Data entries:
━━━

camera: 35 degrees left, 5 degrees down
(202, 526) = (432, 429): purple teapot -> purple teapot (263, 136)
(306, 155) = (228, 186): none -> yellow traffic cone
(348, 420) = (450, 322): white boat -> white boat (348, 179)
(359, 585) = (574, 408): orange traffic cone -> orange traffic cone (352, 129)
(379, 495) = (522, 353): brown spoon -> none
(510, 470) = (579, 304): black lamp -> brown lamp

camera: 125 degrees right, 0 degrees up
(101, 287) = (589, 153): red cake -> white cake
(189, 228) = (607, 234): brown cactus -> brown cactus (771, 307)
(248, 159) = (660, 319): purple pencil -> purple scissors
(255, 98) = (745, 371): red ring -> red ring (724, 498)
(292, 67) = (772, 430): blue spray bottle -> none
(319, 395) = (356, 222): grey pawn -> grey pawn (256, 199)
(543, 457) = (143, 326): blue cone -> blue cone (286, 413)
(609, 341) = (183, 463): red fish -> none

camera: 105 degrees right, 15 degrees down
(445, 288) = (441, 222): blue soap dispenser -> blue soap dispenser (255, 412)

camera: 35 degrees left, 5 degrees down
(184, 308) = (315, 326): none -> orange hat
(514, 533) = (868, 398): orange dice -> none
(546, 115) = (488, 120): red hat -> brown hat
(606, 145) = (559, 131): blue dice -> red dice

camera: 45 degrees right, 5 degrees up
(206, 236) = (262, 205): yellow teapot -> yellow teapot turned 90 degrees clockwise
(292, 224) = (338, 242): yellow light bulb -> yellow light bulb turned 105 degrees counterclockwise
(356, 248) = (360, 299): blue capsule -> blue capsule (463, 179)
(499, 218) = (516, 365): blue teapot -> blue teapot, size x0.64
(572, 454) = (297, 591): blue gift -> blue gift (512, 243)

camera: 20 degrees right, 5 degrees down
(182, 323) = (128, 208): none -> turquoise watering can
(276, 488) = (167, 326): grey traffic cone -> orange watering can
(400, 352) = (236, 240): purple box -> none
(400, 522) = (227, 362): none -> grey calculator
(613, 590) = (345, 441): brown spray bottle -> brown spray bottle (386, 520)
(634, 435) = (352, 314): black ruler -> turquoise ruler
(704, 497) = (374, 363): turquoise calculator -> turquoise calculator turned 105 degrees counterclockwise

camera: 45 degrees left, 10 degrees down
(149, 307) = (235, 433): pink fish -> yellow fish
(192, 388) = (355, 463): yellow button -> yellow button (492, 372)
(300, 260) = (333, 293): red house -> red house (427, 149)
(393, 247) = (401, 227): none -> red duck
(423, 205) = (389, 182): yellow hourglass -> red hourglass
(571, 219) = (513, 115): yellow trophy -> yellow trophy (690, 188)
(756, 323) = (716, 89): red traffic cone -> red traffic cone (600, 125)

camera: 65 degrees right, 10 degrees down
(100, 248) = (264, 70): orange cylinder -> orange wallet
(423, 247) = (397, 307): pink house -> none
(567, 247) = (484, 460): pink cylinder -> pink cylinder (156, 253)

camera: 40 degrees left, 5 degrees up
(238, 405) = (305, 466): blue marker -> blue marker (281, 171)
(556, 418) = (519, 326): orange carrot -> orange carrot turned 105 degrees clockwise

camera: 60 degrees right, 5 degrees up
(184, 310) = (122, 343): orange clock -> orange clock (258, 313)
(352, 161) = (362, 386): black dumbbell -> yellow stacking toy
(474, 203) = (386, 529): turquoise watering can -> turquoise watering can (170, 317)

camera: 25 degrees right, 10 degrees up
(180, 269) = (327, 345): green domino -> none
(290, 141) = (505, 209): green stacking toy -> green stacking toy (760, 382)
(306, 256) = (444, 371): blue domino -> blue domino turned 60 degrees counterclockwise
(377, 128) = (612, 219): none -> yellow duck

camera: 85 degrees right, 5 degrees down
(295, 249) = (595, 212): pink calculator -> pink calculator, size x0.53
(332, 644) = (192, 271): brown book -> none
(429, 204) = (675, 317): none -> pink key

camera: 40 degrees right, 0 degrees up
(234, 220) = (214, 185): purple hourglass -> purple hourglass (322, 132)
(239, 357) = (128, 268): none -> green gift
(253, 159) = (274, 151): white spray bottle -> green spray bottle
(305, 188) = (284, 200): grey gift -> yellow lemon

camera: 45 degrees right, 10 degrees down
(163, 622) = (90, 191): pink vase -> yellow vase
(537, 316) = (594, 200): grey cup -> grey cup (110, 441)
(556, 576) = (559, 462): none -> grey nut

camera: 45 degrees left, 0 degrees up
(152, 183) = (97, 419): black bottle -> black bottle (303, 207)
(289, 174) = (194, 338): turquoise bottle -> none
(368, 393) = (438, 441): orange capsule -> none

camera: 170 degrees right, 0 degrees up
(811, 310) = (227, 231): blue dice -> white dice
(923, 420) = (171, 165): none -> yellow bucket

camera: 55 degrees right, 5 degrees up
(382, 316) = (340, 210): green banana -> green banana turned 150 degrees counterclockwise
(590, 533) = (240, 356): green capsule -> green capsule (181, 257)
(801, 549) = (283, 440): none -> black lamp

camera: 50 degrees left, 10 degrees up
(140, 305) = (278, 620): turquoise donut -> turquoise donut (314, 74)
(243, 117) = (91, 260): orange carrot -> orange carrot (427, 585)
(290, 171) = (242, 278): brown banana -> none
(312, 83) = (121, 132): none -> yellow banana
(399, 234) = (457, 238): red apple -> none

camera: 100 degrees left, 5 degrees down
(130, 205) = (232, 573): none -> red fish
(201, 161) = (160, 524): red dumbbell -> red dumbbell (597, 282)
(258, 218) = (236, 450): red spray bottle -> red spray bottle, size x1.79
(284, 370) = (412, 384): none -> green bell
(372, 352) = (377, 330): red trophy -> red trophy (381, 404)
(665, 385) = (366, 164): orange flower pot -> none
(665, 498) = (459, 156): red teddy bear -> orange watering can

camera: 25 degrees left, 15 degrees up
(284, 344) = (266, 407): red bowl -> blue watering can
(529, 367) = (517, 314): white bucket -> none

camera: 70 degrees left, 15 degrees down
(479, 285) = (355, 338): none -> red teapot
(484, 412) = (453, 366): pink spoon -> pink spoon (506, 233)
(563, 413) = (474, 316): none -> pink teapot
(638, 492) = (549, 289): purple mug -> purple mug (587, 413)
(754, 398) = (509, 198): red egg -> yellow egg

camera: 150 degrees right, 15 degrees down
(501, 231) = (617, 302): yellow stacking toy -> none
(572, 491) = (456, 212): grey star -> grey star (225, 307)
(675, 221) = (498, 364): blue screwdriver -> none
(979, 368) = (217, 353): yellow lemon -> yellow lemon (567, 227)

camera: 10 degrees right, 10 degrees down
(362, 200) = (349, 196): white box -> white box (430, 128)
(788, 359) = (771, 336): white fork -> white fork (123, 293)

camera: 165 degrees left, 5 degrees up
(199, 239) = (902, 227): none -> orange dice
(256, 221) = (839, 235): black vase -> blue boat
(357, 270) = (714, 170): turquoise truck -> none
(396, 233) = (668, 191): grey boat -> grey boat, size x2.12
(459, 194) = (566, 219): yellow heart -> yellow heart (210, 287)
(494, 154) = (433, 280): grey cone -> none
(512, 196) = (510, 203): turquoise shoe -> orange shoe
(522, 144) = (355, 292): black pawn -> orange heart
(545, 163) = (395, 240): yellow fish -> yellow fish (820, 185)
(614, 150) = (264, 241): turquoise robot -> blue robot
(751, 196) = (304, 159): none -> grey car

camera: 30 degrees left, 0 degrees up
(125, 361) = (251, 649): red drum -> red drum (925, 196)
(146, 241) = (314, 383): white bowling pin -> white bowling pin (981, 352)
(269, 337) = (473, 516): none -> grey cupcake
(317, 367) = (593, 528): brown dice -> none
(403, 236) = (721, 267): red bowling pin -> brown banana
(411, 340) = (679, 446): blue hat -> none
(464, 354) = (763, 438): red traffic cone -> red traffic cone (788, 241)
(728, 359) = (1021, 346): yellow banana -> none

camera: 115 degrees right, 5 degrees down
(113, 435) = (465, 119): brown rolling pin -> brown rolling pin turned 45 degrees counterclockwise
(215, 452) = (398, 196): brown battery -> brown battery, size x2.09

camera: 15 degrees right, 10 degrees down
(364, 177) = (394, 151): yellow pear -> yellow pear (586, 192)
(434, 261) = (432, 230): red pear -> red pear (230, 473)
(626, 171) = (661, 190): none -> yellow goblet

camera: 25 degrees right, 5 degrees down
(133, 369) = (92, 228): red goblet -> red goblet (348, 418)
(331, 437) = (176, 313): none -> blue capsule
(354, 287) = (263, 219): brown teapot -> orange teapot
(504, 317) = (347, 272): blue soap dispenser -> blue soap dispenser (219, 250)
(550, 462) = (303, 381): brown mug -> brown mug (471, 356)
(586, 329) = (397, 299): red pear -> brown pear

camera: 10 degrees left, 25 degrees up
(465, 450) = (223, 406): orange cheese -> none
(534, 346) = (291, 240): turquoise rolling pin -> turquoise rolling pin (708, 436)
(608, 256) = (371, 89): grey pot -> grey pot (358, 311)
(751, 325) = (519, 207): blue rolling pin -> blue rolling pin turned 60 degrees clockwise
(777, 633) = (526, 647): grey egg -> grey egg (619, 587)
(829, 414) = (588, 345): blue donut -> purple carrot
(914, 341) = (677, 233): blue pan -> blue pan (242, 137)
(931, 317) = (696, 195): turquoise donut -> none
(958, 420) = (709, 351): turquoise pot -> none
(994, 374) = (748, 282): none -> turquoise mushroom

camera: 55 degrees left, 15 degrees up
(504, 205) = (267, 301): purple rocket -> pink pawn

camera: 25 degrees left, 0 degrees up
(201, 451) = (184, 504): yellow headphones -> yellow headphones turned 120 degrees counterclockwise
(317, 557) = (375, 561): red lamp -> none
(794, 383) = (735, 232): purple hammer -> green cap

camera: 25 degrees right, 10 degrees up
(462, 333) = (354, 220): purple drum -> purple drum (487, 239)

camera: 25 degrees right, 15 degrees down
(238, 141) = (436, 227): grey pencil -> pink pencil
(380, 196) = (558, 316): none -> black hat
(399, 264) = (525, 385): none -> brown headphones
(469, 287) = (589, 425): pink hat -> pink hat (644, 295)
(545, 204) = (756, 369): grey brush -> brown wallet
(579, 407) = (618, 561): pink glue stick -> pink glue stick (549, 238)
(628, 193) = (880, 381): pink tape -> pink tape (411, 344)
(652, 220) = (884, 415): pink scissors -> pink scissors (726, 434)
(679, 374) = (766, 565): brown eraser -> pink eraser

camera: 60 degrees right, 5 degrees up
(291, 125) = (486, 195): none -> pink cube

━━━

## Exercise:
Return only those lines of the records that contain the string "capsule".

## Written answer:
(356, 248) = (360, 299): blue capsule -> blue capsule (463, 179)
(368, 393) = (438, 441): orange capsule -> none
(590, 533) = (240, 356): green capsule -> green capsule (181, 257)
(331, 437) = (176, 313): none -> blue capsule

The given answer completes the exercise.